**Task objective:** Every entry in the listing is to be reproduced exactly.

**Task material:**
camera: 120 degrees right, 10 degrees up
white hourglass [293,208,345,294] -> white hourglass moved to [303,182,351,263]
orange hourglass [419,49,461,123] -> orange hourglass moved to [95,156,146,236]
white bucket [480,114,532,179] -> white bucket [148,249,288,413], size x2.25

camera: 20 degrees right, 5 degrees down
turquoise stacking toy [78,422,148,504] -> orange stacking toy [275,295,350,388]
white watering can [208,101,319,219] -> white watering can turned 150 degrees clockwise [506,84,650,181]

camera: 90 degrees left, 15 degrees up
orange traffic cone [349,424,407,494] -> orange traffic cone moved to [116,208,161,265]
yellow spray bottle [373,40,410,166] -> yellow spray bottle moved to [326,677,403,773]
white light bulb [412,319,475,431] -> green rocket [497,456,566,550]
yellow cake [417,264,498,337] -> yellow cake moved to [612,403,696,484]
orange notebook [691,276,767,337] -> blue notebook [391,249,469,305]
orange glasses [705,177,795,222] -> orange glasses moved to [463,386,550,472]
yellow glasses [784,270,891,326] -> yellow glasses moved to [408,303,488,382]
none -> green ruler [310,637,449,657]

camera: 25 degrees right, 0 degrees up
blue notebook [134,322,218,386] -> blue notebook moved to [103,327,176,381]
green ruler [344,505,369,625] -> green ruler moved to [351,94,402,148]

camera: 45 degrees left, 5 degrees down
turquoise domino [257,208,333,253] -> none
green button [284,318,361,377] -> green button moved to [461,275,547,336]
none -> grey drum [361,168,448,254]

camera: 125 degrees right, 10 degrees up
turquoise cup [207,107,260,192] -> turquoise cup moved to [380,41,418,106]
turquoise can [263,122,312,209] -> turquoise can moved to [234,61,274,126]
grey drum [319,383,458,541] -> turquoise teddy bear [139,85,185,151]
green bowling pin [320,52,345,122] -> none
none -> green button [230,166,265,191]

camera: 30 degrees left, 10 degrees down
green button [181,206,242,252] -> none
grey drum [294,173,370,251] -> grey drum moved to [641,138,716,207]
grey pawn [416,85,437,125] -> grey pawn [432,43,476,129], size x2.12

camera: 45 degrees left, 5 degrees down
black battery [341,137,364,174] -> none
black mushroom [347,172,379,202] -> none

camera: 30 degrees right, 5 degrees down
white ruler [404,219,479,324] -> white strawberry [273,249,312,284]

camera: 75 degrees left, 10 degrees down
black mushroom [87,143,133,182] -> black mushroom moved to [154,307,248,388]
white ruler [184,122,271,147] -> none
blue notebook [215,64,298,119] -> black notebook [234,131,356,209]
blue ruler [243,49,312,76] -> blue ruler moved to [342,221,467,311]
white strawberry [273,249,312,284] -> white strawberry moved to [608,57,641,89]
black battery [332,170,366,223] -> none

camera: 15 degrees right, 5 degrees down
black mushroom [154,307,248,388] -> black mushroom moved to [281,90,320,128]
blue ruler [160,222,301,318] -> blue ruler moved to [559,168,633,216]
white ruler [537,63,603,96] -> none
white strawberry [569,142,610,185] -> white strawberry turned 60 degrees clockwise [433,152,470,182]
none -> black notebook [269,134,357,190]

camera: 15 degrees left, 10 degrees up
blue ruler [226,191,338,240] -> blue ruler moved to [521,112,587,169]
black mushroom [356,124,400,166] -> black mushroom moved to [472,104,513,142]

**Exercise solution:**
camera: 120 degrees right, 10 degrees up
white hourglass [293,208,345,294] -> white hourglass moved to [303,182,351,263]
orange hourglass [419,49,461,123] -> orange hourglass moved to [95,156,146,236]
white bucket [480,114,532,179] -> white bucket [148,249,288,413], size x2.25

camera: 20 degrees right, 5 degrees down
turquoise stacking toy [78,422,148,504] -> orange stacking toy [275,295,350,388]
white watering can [208,101,319,219] -> white watering can turned 150 degrees clockwise [506,84,650,181]

camera: 90 degrees left, 15 degrees up
orange traffic cone [349,424,407,494] -> orange traffic cone moved to [116,208,161,265]
yellow spray bottle [373,40,410,166] -> yellow spray bottle moved to [326,677,403,773]
white light bulb [412,319,475,431] -> green rocket [497,456,566,550]
yellow cake [417,264,498,337] -> yellow cake moved to [612,403,696,484]
orange notebook [691,276,767,337] -> blue notebook [391,249,469,305]
orange glasses [705,177,795,222] -> orange glasses moved to [463,386,550,472]
yellow glasses [784,270,891,326] -> yellow glasses moved to [408,303,488,382]
none -> green ruler [310,637,449,657]

camera: 25 degrees right, 0 degrees up
blue notebook [134,322,218,386] -> blue notebook moved to [103,327,176,381]
green ruler [344,505,369,625] -> green ruler moved to [351,94,402,148]

camera: 45 degrees left, 5 degrees down
turquoise domino [257,208,333,253] -> none
green button [284,318,361,377] -> green button moved to [461,275,547,336]
none -> grey drum [361,168,448,254]

camera: 125 degrees right, 10 degrees up
turquoise cup [207,107,260,192] -> turquoise cup moved to [380,41,418,106]
turquoise can [263,122,312,209] -> turquoise can moved to [234,61,274,126]
grey drum [319,383,458,541] -> turquoise teddy bear [139,85,185,151]
green bowling pin [320,52,345,122] -> none
none -> green button [230,166,265,191]

camera: 30 degrees left, 10 degrees down
green button [181,206,242,252] -> none
grey drum [294,173,370,251] -> grey drum moved to [641,138,716,207]
grey pawn [416,85,437,125] -> grey pawn [432,43,476,129], size x2.12

camera: 45 degrees left, 5 degrees down
black battery [341,137,364,174] -> none
black mushroom [347,172,379,202] -> none

camera: 30 degrees right, 5 degrees down
white ruler [404,219,479,324] -> white strawberry [273,249,312,284]

camera: 75 degrees left, 10 degrees down
black mushroom [87,143,133,182] -> black mushroom moved to [154,307,248,388]
white ruler [184,122,271,147] -> none
blue notebook [215,64,298,119] -> black notebook [234,131,356,209]
blue ruler [243,49,312,76] -> blue ruler moved to [342,221,467,311]
white strawberry [273,249,312,284] -> white strawberry moved to [608,57,641,89]
black battery [332,170,366,223] -> none

camera: 15 degrees right, 5 degrees down
black mushroom [154,307,248,388] -> black mushroom moved to [281,90,320,128]
blue ruler [160,222,301,318] -> blue ruler moved to [559,168,633,216]
white ruler [537,63,603,96] -> none
white strawberry [569,142,610,185] -> white strawberry turned 60 degrees clockwise [433,152,470,182]
none -> black notebook [269,134,357,190]

camera: 15 degrees left, 10 degrees up
blue ruler [226,191,338,240] -> blue ruler moved to [521,112,587,169]
black mushroom [356,124,400,166] -> black mushroom moved to [472,104,513,142]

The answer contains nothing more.